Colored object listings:
- - - - -

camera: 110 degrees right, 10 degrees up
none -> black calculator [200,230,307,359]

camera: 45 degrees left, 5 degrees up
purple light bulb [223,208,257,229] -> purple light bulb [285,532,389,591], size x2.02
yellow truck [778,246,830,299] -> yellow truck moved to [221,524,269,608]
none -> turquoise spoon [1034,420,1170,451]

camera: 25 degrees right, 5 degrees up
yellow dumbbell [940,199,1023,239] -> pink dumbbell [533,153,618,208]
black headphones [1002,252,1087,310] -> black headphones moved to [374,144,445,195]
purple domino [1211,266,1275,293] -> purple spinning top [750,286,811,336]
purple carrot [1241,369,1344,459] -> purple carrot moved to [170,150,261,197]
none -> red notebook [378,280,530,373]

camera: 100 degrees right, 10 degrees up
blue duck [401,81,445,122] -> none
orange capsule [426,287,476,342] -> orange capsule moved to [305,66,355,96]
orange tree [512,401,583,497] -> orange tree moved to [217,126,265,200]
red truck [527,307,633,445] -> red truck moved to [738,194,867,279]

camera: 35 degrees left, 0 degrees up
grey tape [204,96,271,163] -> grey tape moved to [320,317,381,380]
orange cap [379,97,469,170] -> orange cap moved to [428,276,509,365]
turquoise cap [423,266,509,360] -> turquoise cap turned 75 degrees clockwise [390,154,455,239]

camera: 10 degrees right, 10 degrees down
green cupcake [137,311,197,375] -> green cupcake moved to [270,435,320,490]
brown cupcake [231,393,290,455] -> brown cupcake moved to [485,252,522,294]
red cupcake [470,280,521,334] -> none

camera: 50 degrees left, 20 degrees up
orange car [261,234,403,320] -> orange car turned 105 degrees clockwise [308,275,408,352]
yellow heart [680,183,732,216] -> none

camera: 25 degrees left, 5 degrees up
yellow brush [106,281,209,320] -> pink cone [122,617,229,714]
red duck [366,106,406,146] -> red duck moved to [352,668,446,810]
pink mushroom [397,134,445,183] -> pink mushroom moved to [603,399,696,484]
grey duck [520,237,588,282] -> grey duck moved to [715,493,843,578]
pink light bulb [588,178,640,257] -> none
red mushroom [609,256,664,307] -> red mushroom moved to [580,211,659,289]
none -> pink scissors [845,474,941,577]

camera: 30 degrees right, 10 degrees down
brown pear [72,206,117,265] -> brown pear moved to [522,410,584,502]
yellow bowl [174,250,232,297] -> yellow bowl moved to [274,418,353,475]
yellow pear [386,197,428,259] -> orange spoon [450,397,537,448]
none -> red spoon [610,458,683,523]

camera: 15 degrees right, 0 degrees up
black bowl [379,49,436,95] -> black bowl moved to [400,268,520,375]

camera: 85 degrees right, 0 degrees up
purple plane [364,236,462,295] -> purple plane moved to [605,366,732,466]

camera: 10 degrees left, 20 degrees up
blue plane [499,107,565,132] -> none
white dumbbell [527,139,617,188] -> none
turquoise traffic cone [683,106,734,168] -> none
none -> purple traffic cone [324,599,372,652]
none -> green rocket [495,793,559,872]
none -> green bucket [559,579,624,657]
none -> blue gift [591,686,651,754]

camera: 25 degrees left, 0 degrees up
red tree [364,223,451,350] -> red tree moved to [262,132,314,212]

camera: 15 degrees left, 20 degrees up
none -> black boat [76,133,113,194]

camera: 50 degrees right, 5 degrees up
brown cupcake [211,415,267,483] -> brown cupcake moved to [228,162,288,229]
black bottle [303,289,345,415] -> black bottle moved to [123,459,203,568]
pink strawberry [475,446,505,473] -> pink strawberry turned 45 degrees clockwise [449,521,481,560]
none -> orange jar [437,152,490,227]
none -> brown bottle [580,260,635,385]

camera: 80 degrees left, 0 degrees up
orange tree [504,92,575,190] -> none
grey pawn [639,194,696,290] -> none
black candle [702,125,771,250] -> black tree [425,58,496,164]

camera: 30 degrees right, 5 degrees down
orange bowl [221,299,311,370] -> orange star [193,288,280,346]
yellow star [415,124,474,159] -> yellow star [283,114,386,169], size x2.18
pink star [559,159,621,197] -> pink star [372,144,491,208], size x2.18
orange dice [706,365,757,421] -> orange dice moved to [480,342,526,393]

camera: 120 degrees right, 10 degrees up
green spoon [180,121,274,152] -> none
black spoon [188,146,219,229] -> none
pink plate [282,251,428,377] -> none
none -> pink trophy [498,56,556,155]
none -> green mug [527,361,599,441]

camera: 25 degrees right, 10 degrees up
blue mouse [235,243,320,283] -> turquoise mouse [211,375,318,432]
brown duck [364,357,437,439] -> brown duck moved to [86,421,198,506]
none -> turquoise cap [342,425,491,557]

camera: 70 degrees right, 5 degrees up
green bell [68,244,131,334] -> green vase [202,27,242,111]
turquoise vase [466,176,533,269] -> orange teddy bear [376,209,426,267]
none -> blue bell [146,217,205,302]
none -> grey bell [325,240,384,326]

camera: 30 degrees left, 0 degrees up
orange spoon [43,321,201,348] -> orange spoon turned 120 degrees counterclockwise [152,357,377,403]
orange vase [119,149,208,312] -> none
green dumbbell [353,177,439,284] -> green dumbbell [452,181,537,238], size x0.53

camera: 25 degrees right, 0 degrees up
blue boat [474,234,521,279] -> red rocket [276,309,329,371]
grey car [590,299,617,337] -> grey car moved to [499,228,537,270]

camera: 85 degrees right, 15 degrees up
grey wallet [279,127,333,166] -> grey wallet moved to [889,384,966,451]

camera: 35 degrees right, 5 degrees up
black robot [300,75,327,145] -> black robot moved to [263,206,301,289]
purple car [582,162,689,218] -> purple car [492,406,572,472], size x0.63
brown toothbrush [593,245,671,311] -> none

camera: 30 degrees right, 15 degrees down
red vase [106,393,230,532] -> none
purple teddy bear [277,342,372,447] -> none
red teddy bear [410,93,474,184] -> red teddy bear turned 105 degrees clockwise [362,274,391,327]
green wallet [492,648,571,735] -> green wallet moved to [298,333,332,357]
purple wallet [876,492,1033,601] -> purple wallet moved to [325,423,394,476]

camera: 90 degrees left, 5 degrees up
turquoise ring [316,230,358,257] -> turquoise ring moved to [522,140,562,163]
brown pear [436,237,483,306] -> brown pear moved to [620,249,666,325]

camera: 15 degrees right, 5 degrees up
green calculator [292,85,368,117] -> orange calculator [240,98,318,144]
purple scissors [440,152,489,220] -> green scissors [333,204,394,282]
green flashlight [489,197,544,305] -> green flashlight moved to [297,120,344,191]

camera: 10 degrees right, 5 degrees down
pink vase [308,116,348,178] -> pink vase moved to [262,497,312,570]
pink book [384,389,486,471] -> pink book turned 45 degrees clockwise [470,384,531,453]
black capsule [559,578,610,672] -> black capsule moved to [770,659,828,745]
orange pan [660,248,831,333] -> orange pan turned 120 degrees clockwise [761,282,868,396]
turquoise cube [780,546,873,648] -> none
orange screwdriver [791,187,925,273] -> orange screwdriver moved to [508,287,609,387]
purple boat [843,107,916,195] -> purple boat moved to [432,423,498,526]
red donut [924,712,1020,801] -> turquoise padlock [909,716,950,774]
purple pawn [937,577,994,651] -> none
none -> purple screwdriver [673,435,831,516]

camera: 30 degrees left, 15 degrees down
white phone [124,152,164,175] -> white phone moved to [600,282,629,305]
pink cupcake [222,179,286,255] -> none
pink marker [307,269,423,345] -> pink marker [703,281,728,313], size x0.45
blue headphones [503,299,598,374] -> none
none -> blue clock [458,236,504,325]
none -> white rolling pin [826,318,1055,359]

- - - - -

[Task]: Reproduce all of the entries word for word. Omit nothing.

[Written answer]:
camera: 110 degrees right, 10 degrees up
none -> black calculator [200,230,307,359]

camera: 45 degrees left, 5 degrees up
purple light bulb [223,208,257,229] -> purple light bulb [285,532,389,591], size x2.02
yellow truck [778,246,830,299] -> yellow truck moved to [221,524,269,608]
none -> turquoise spoon [1034,420,1170,451]

camera: 25 degrees right, 5 degrees up
yellow dumbbell [940,199,1023,239] -> pink dumbbell [533,153,618,208]
black headphones [1002,252,1087,310] -> black headphones moved to [374,144,445,195]
purple domino [1211,266,1275,293] -> purple spinning top [750,286,811,336]
purple carrot [1241,369,1344,459] -> purple carrot moved to [170,150,261,197]
none -> red notebook [378,280,530,373]

camera: 100 degrees right, 10 degrees up
blue duck [401,81,445,122] -> none
orange capsule [426,287,476,342] -> orange capsule moved to [305,66,355,96]
orange tree [512,401,583,497] -> orange tree moved to [217,126,265,200]
red truck [527,307,633,445] -> red truck moved to [738,194,867,279]

camera: 35 degrees left, 0 degrees up
grey tape [204,96,271,163] -> grey tape moved to [320,317,381,380]
orange cap [379,97,469,170] -> orange cap moved to [428,276,509,365]
turquoise cap [423,266,509,360] -> turquoise cap turned 75 degrees clockwise [390,154,455,239]

camera: 10 degrees right, 10 degrees down
green cupcake [137,311,197,375] -> green cupcake moved to [270,435,320,490]
brown cupcake [231,393,290,455] -> brown cupcake moved to [485,252,522,294]
red cupcake [470,280,521,334] -> none

camera: 50 degrees left, 20 degrees up
orange car [261,234,403,320] -> orange car turned 105 degrees clockwise [308,275,408,352]
yellow heart [680,183,732,216] -> none

camera: 25 degrees left, 5 degrees up
yellow brush [106,281,209,320] -> pink cone [122,617,229,714]
red duck [366,106,406,146] -> red duck moved to [352,668,446,810]
pink mushroom [397,134,445,183] -> pink mushroom moved to [603,399,696,484]
grey duck [520,237,588,282] -> grey duck moved to [715,493,843,578]
pink light bulb [588,178,640,257] -> none
red mushroom [609,256,664,307] -> red mushroom moved to [580,211,659,289]
none -> pink scissors [845,474,941,577]

camera: 30 degrees right, 10 degrees down
brown pear [72,206,117,265] -> brown pear moved to [522,410,584,502]
yellow bowl [174,250,232,297] -> yellow bowl moved to [274,418,353,475]
yellow pear [386,197,428,259] -> orange spoon [450,397,537,448]
none -> red spoon [610,458,683,523]

camera: 15 degrees right, 0 degrees up
black bowl [379,49,436,95] -> black bowl moved to [400,268,520,375]

camera: 85 degrees right, 0 degrees up
purple plane [364,236,462,295] -> purple plane moved to [605,366,732,466]

camera: 10 degrees left, 20 degrees up
blue plane [499,107,565,132] -> none
white dumbbell [527,139,617,188] -> none
turquoise traffic cone [683,106,734,168] -> none
none -> purple traffic cone [324,599,372,652]
none -> green rocket [495,793,559,872]
none -> green bucket [559,579,624,657]
none -> blue gift [591,686,651,754]

camera: 25 degrees left, 0 degrees up
red tree [364,223,451,350] -> red tree moved to [262,132,314,212]

camera: 15 degrees left, 20 degrees up
none -> black boat [76,133,113,194]

camera: 50 degrees right, 5 degrees up
brown cupcake [211,415,267,483] -> brown cupcake moved to [228,162,288,229]
black bottle [303,289,345,415] -> black bottle moved to [123,459,203,568]
pink strawberry [475,446,505,473] -> pink strawberry turned 45 degrees clockwise [449,521,481,560]
none -> orange jar [437,152,490,227]
none -> brown bottle [580,260,635,385]

camera: 80 degrees left, 0 degrees up
orange tree [504,92,575,190] -> none
grey pawn [639,194,696,290] -> none
black candle [702,125,771,250] -> black tree [425,58,496,164]

camera: 30 degrees right, 5 degrees down
orange bowl [221,299,311,370] -> orange star [193,288,280,346]
yellow star [415,124,474,159] -> yellow star [283,114,386,169], size x2.18
pink star [559,159,621,197] -> pink star [372,144,491,208], size x2.18
orange dice [706,365,757,421] -> orange dice moved to [480,342,526,393]

camera: 120 degrees right, 10 degrees up
green spoon [180,121,274,152] -> none
black spoon [188,146,219,229] -> none
pink plate [282,251,428,377] -> none
none -> pink trophy [498,56,556,155]
none -> green mug [527,361,599,441]

camera: 25 degrees right, 10 degrees up
blue mouse [235,243,320,283] -> turquoise mouse [211,375,318,432]
brown duck [364,357,437,439] -> brown duck moved to [86,421,198,506]
none -> turquoise cap [342,425,491,557]

camera: 70 degrees right, 5 degrees up
green bell [68,244,131,334] -> green vase [202,27,242,111]
turquoise vase [466,176,533,269] -> orange teddy bear [376,209,426,267]
none -> blue bell [146,217,205,302]
none -> grey bell [325,240,384,326]

camera: 30 degrees left, 0 degrees up
orange spoon [43,321,201,348] -> orange spoon turned 120 degrees counterclockwise [152,357,377,403]
orange vase [119,149,208,312] -> none
green dumbbell [353,177,439,284] -> green dumbbell [452,181,537,238], size x0.53

camera: 25 degrees right, 0 degrees up
blue boat [474,234,521,279] -> red rocket [276,309,329,371]
grey car [590,299,617,337] -> grey car moved to [499,228,537,270]

camera: 85 degrees right, 15 degrees up
grey wallet [279,127,333,166] -> grey wallet moved to [889,384,966,451]

camera: 35 degrees right, 5 degrees up
black robot [300,75,327,145] -> black robot moved to [263,206,301,289]
purple car [582,162,689,218] -> purple car [492,406,572,472], size x0.63
brown toothbrush [593,245,671,311] -> none

camera: 30 degrees right, 15 degrees down
red vase [106,393,230,532] -> none
purple teddy bear [277,342,372,447] -> none
red teddy bear [410,93,474,184] -> red teddy bear turned 105 degrees clockwise [362,274,391,327]
green wallet [492,648,571,735] -> green wallet moved to [298,333,332,357]
purple wallet [876,492,1033,601] -> purple wallet moved to [325,423,394,476]

camera: 90 degrees left, 5 degrees up
turquoise ring [316,230,358,257] -> turquoise ring moved to [522,140,562,163]
brown pear [436,237,483,306] -> brown pear moved to [620,249,666,325]

camera: 15 degrees right, 5 degrees up
green calculator [292,85,368,117] -> orange calculator [240,98,318,144]
purple scissors [440,152,489,220] -> green scissors [333,204,394,282]
green flashlight [489,197,544,305] -> green flashlight moved to [297,120,344,191]

camera: 10 degrees right, 5 degrees down
pink vase [308,116,348,178] -> pink vase moved to [262,497,312,570]
pink book [384,389,486,471] -> pink book turned 45 degrees clockwise [470,384,531,453]
black capsule [559,578,610,672] -> black capsule moved to [770,659,828,745]
orange pan [660,248,831,333] -> orange pan turned 120 degrees clockwise [761,282,868,396]
turquoise cube [780,546,873,648] -> none
orange screwdriver [791,187,925,273] -> orange screwdriver moved to [508,287,609,387]
purple boat [843,107,916,195] -> purple boat moved to [432,423,498,526]
red donut [924,712,1020,801] -> turquoise padlock [909,716,950,774]
purple pawn [937,577,994,651] -> none
none -> purple screwdriver [673,435,831,516]

camera: 30 degrees left, 15 degrees down
white phone [124,152,164,175] -> white phone moved to [600,282,629,305]
pink cupcake [222,179,286,255] -> none
pink marker [307,269,423,345] -> pink marker [703,281,728,313], size x0.45
blue headphones [503,299,598,374] -> none
none -> blue clock [458,236,504,325]
none -> white rolling pin [826,318,1055,359]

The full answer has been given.